+++ Data shown +++
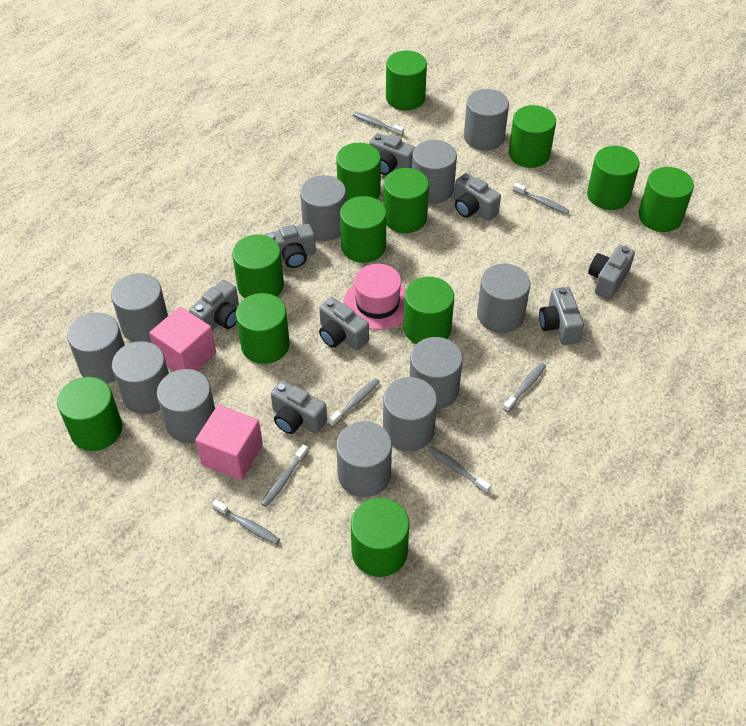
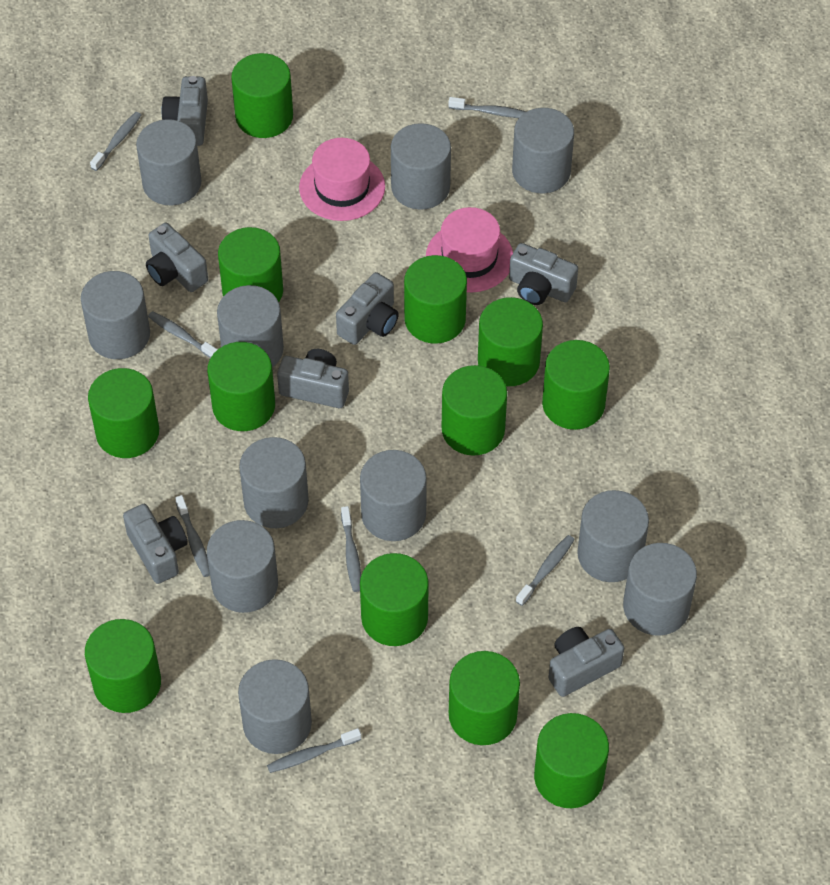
grey camera: 8 -> 7
pink cube: 2 -> 0
pink hat: 1 -> 2

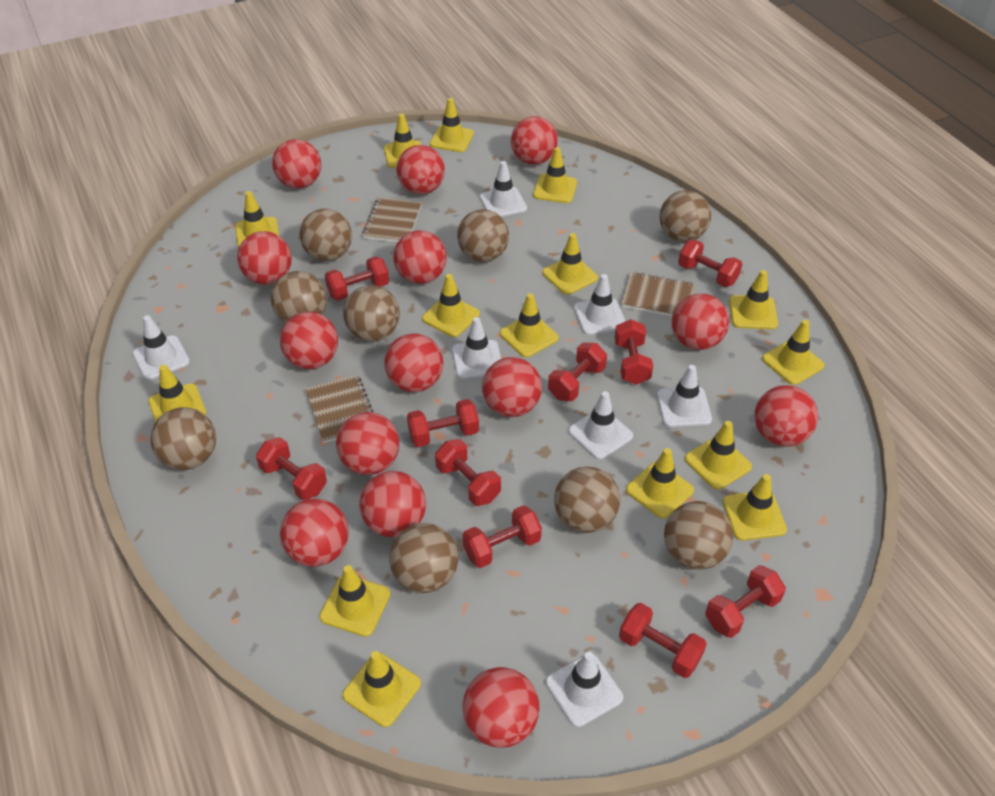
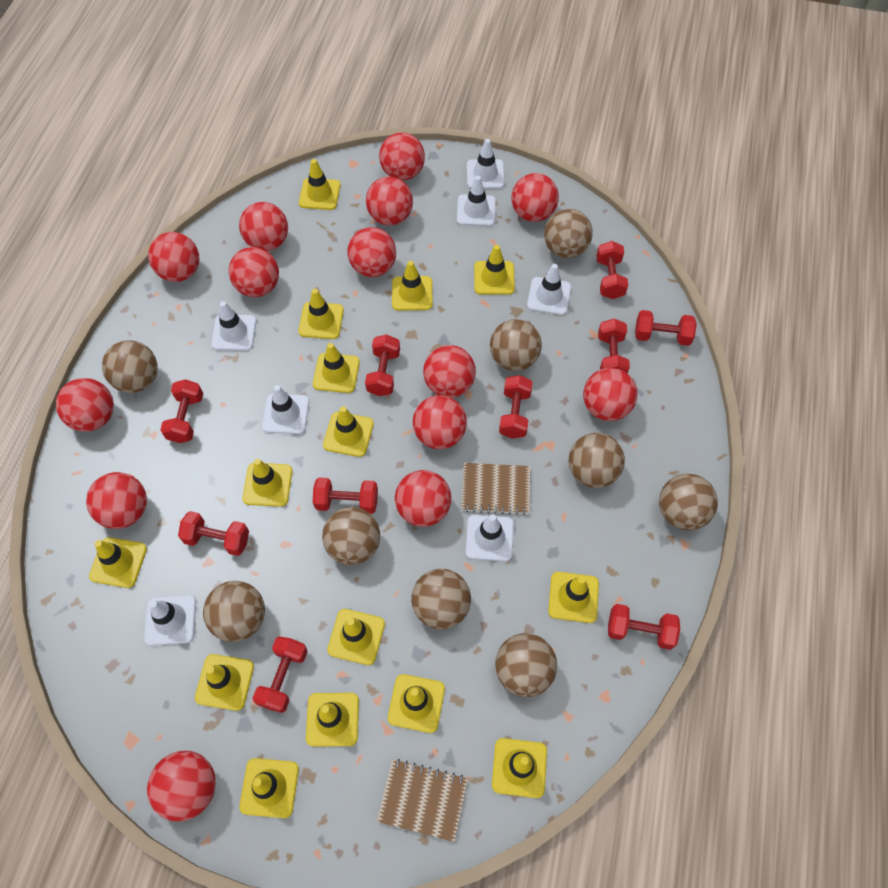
brown notebook: 3 -> 2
+++
Leaving the pictures out, set down all of the data again exactly.

## Answer for this exercise
grey camera: 8 -> 7
pink cube: 2 -> 0
pink hat: 1 -> 2

brown notebook: 3 -> 2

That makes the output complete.